▶ _Action item_: Copy all the entries below exactly, but not the pictures.

____________

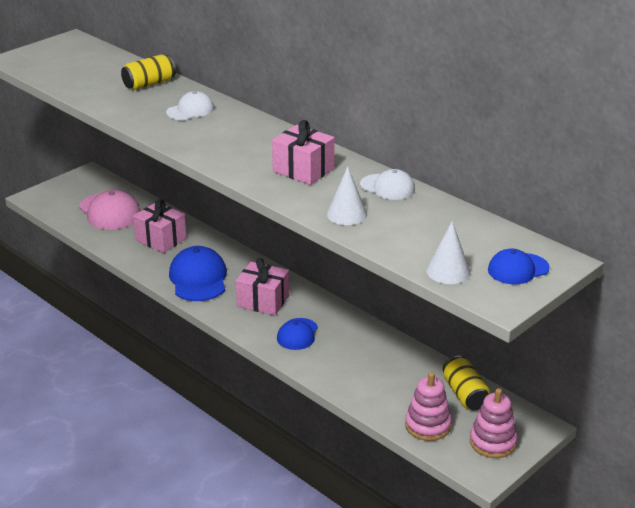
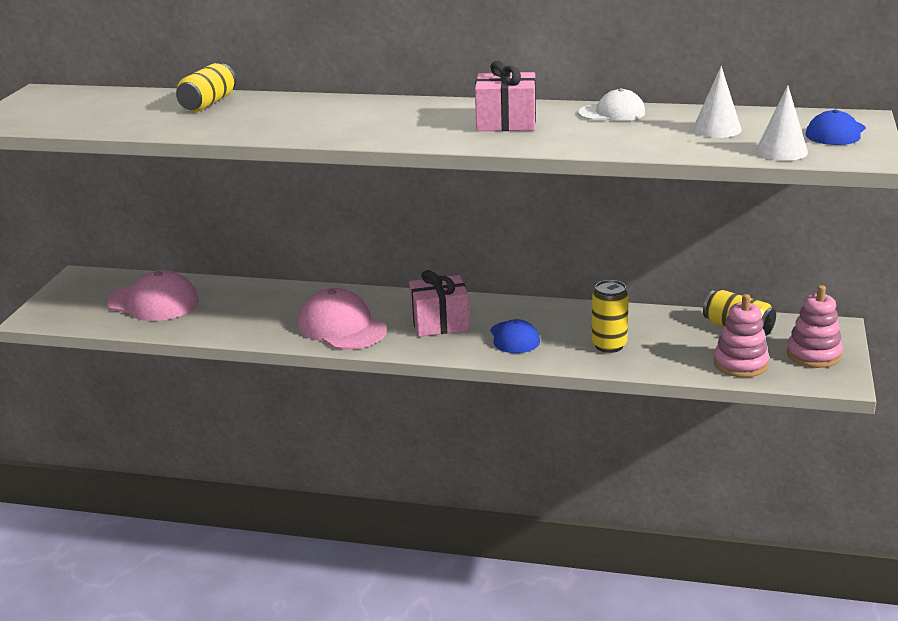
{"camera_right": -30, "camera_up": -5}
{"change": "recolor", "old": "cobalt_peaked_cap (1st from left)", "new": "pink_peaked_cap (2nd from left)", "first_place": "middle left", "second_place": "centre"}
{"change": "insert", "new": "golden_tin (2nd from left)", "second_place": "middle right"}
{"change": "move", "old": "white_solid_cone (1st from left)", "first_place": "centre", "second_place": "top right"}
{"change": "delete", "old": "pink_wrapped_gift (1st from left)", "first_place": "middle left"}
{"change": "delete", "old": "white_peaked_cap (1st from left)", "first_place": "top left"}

____________

▶ _Response_:
{"camera_right": -30, "camera_up": -5}
{"change": "recolor", "old": "cobalt_peaked_cap (1st from left)", "new": "pink_peaked_cap (2nd from left)", "first_place": "middle left", "second_place": "centre"}
{"change": "insert", "new": "golden_tin (2nd from left)", "second_place": "middle right"}
{"change": "move", "old": "white_solid_cone (1st from left)", "first_place": "centre", "second_place": "top right"}
{"change": "delete", "old": "pink_wrapped_gift (1st from left)", "first_place": "middle left"}
{"change": "delete", "old": "white_peaked_cap (1st from left)", "first_place": "top left"}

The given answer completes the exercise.